Pull every line containing "yellow" out of the listing below.
*** Begin section ***
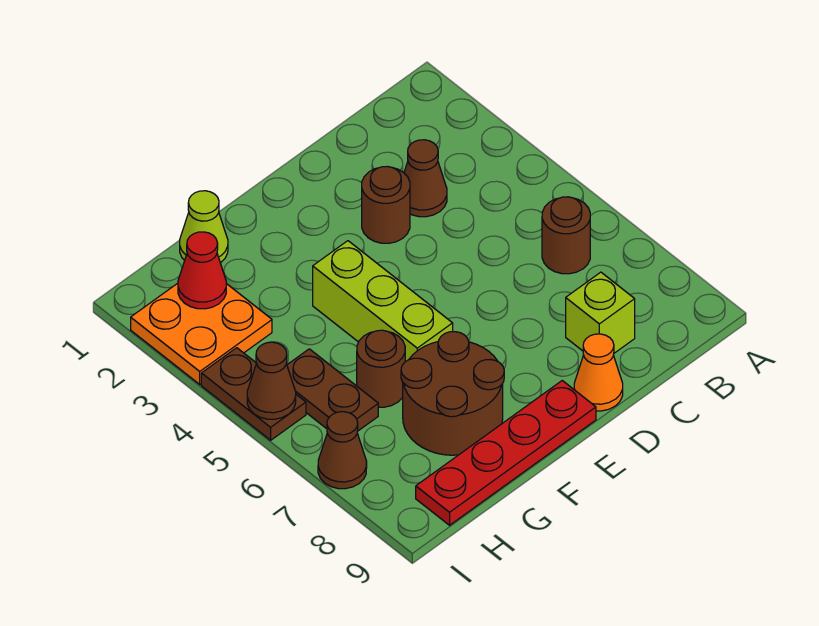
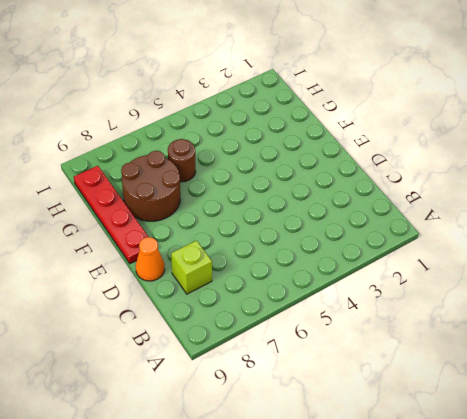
none -> brown round brick B6 level 1
none -> brown cone C3 level 1
none -> brown round brick D3 level 1

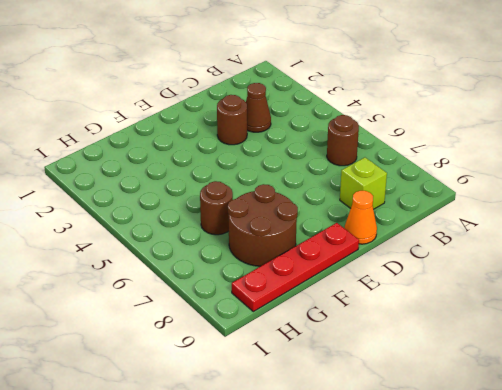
none -> lime brick F4:F6 level 1
none -> lime cone G1 level 1
none -> orange plate H2:I3 level 1

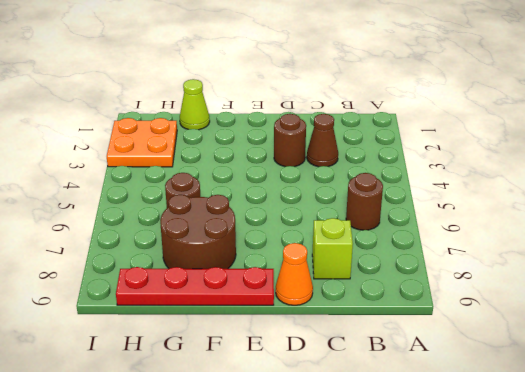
none -> lime brick F4:F6 level 1
none -> brown plate H5:H6 level 1
none -> brown plate I4:I5 level 1

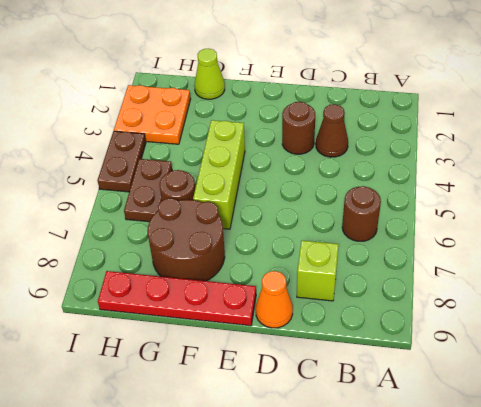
none -> brown cone I7 level 1
none -> red cone H2 level 2
none -> brown cone I5 level 2

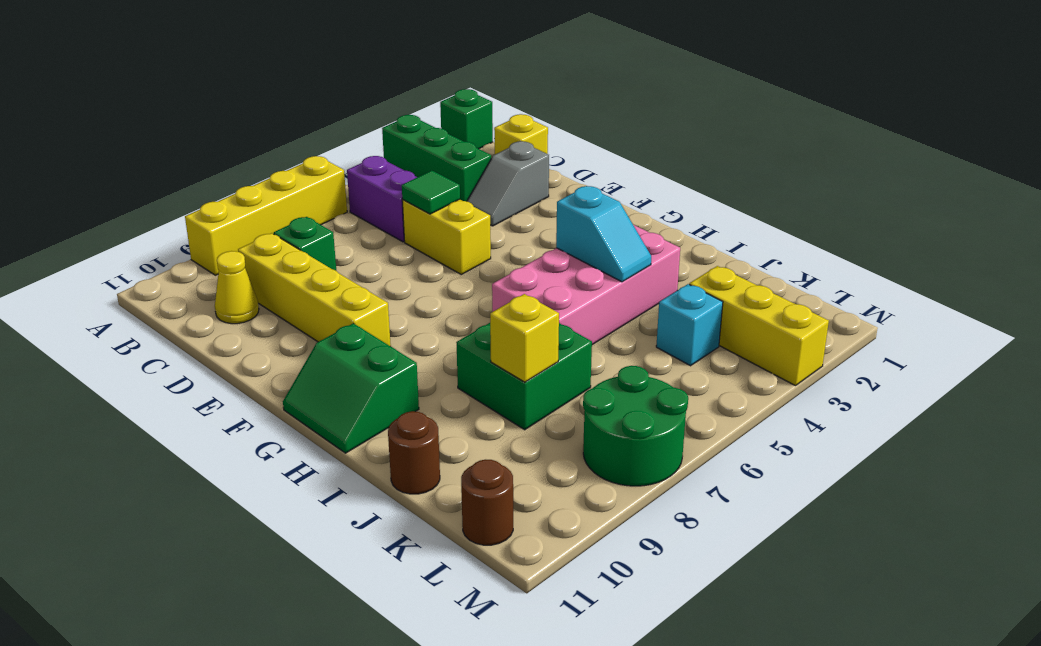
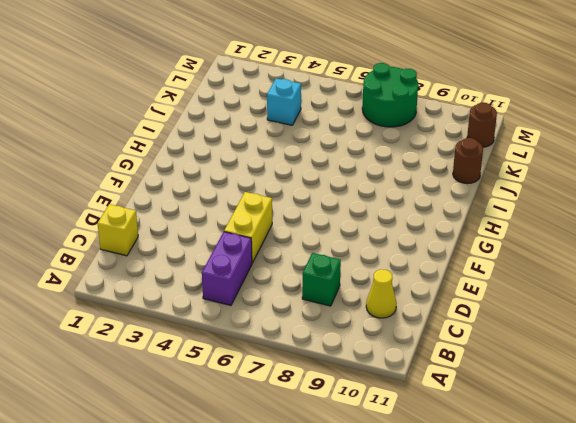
none -> green brick A1 level 1
none -> green brick A3:C3 level 1
none -> yellow brick A6:A9 level 1

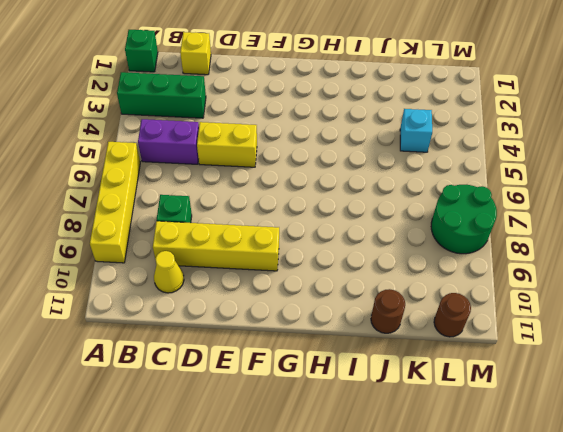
none -> grey slope D2:D3 level 1 top 2
none -> green slope G10:H11 level 1 top 10
none -> pink brick H3:I6 level 1

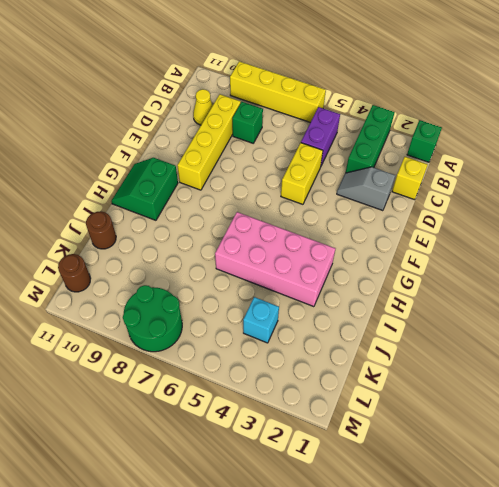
none -> green brick I7:J8 level 1
none -> yellow brick K3:M3 level 1
none -> green tile D5 level 2

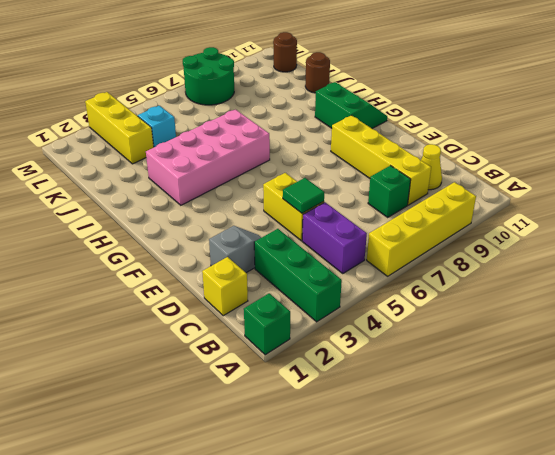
none -> green brick I7:J8 level 1
none -> cyan slope H4:I4 level 2 top H
none -> yellow brick J8 level 2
*** End section ***
**Final answer**
none -> yellow brick A6:A9 level 1
none -> yellow brick K3:M3 level 1
none -> yellow brick J8 level 2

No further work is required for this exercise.